TASK TO COMPLETE = An exact copy of the listing is required.

EXERCISE DATA =
___
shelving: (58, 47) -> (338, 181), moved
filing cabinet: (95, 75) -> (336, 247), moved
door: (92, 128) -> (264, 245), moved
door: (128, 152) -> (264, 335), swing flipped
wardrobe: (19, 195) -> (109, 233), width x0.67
___
WRITTEN SOLUTION =
shelving: (58, 47) -> (338, 181), moved
filing cabinet: (95, 75) -> (336, 247), moved
door: (92, 128) -> (264, 245), moved
door: (128, 152) -> (264, 335), swing flipped
wardrobe: (19, 195) -> (109, 233), width x0.67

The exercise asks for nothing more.